Scene change data:
##############################

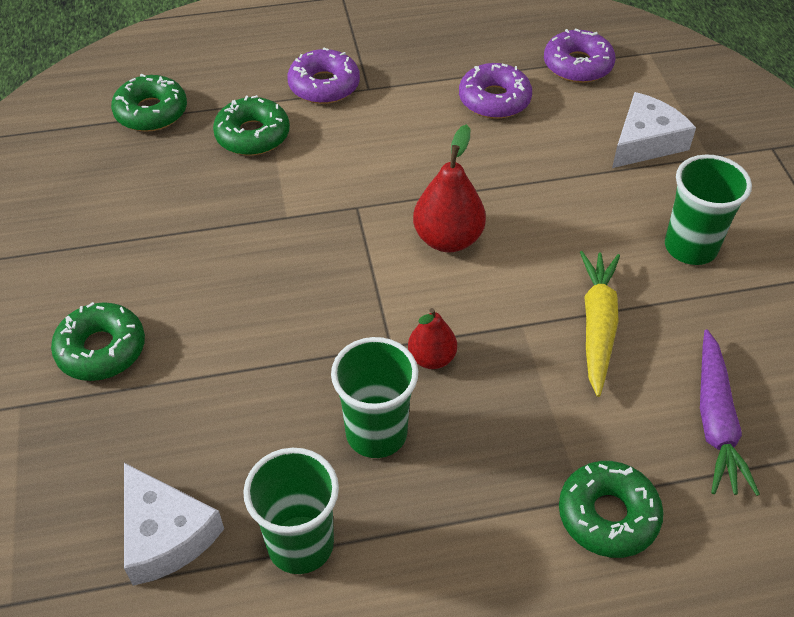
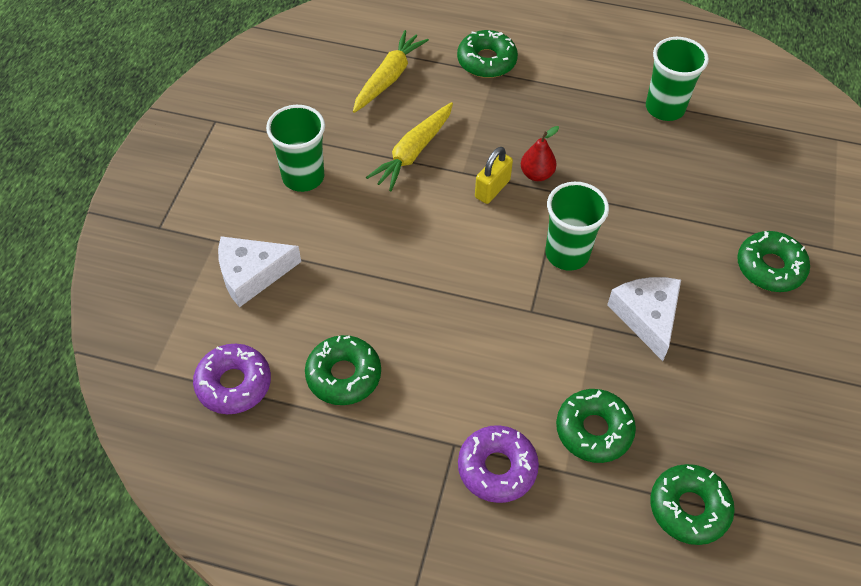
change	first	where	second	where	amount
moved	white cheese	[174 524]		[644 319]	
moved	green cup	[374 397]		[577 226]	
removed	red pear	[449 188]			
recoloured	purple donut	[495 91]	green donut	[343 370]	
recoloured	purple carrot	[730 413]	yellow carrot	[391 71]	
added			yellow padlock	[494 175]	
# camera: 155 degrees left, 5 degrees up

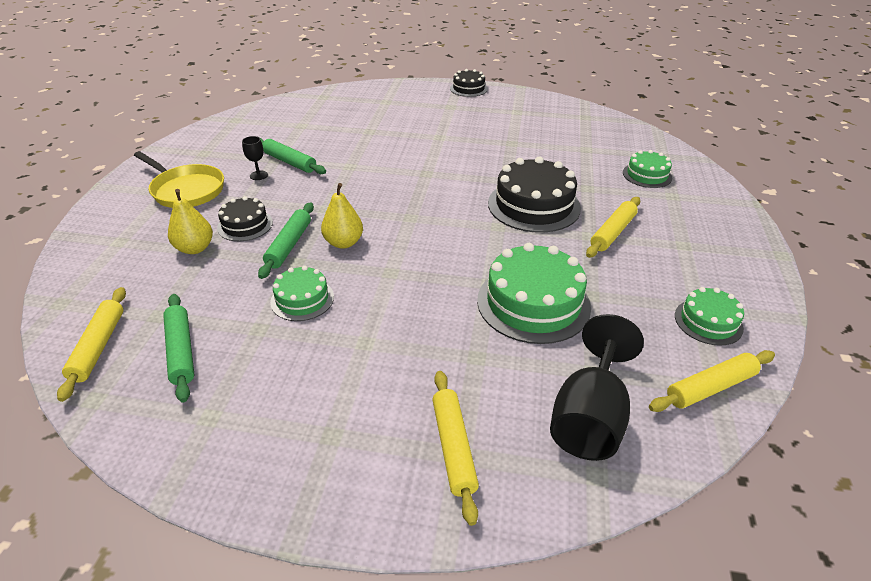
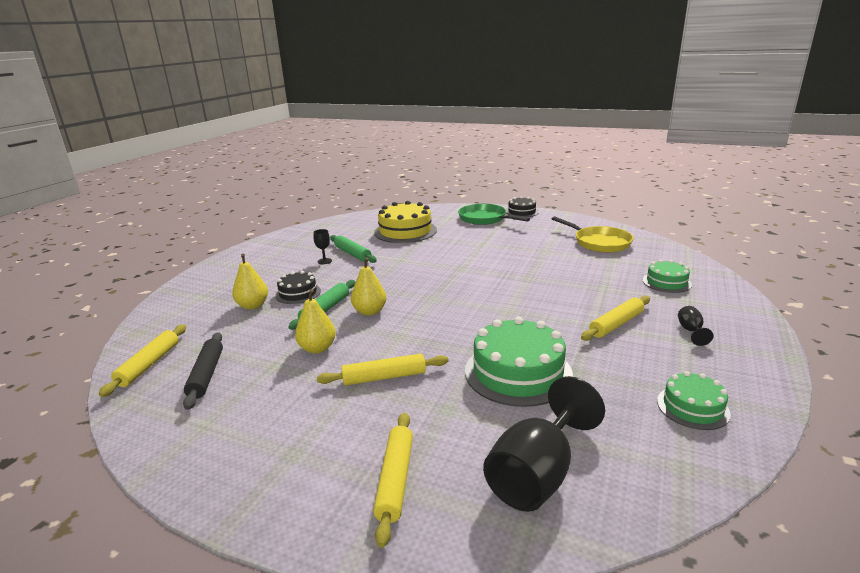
change	first	where	second	where	amount
moved	yellow pan	[179 179]		[593 234]	
recoloured	green rolling pin	[178 348]	black rolling pin	[203 371]	
replaced	green cake	[302 293]	yellow pear	[315 321]	
removed	black cake	[534 195]			
moved	yellow rolling pin	[712 381]		[382 369]	
added			yellow cake	[405 222]	
added			green pan	[494 214]	
added			black goblet	[695 326]	
# camera: 15 degrees right, 15 degrees down

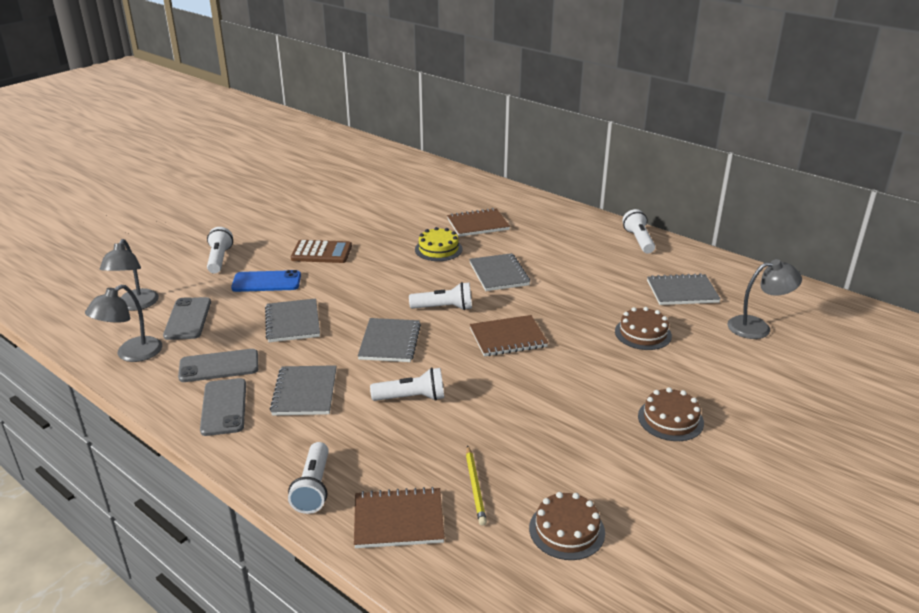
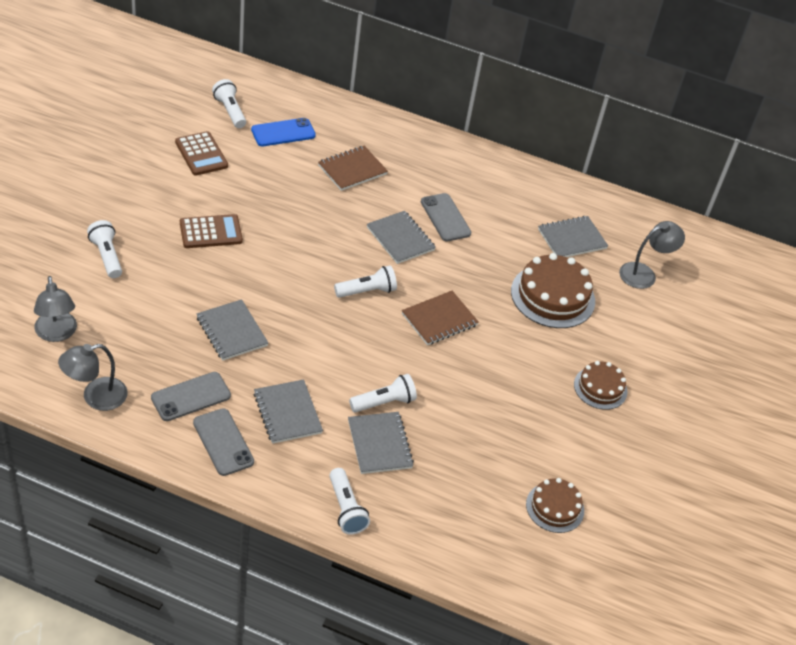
change	first	where	second	where	amount
turned	grey lamp	[123 323]		[93 377]	45 degrees clockwise
moved	grey phone	[187 318]		[446 217]	
moved	blue phone	[266 281]		[283 132]	
removed	brown notebook	[399 517]			
moved	grey notebook	[389 340]		[381 443]	
removed	yellow cake	[439 244]			
removed	yellow pencil	[476 485]			
resized	brown cake	[643 328]		[553 290]	x1.67
moved	white flashlight	[638 231]		[229 103]	
added			brown calculator	[201 153]	
# camera: 25 degrees left, 15 degrees up

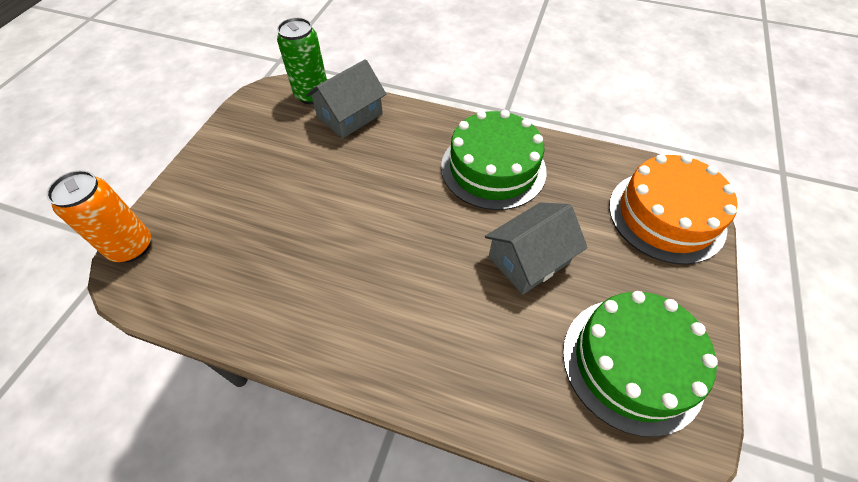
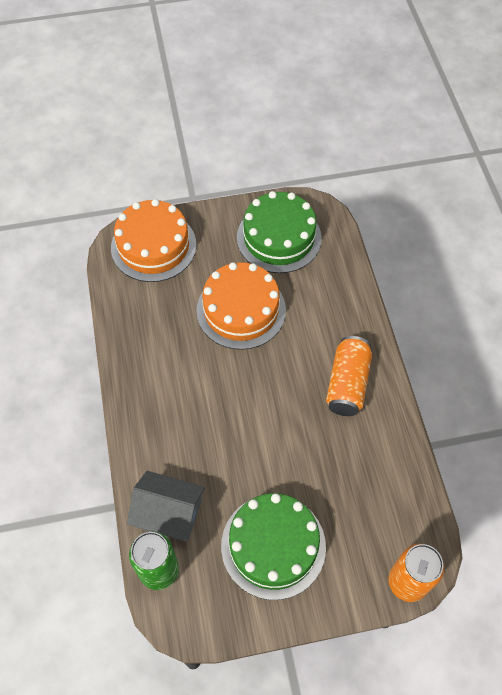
change	first	where	second	where	amount
moved	green cake	[493 160]		[273 546]	
replaced	grey house	[536 248]	orange cake	[241 306]	
added			orange can	[349 376]	
# camera: 120 degrees left, 5 degrees up

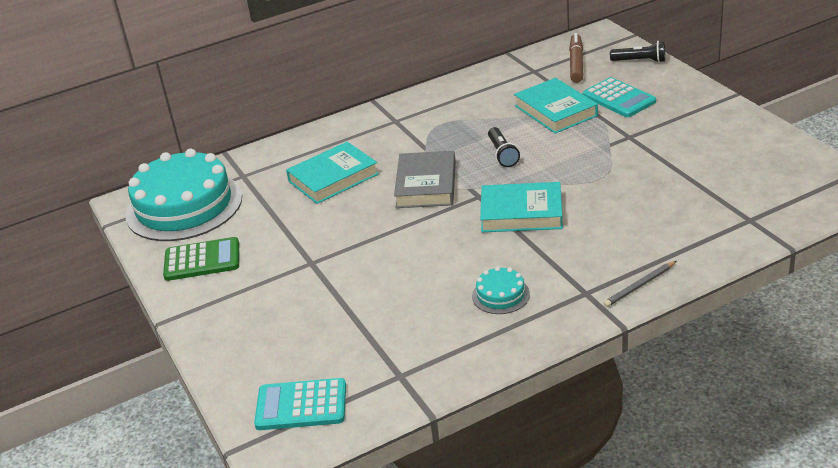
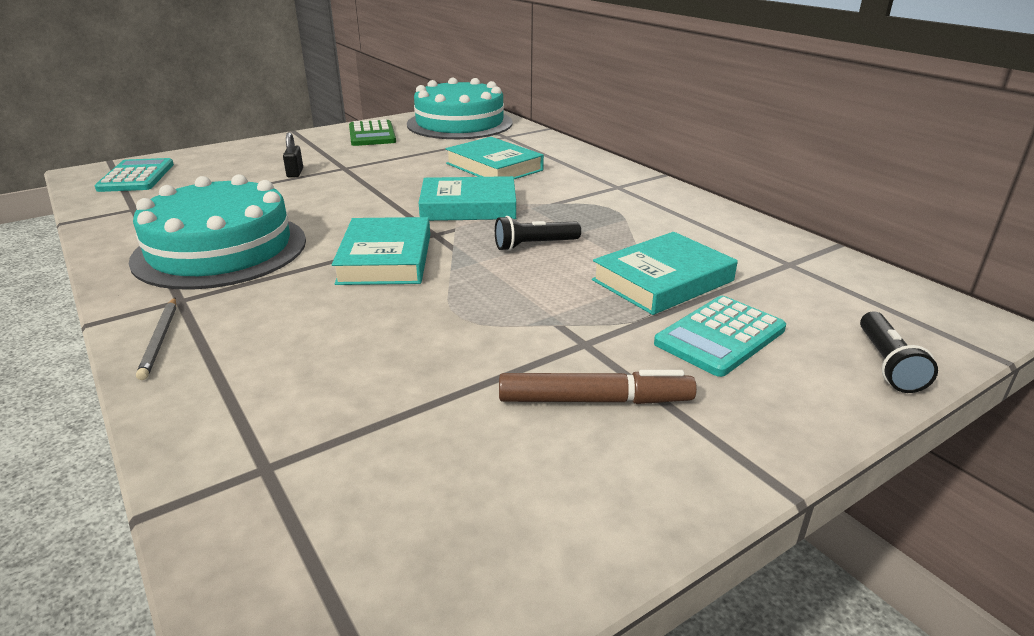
change	first	where	second	where	amount
recoloured	grey book	[425 179]	turquoise book	[467 198]	
resized	turquoise cake	[501 290]		[217 232]	x2.37
moved	brown marker	[576 58]		[598 387]	
turned	grey pencil	[640 284]		[156 339]	150 degrees counterclockwise
added			black padlock	[293 155]	
# camera: 80 degrees right, 5 degrees down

##############################

What the task requires:
Return each line among the entries that holds the word "pencil".

Task answer:
removed	yellow pencil	[476 485]			
turned	grey pencil	[640 284]		[156 339]	150 degrees counterclockwise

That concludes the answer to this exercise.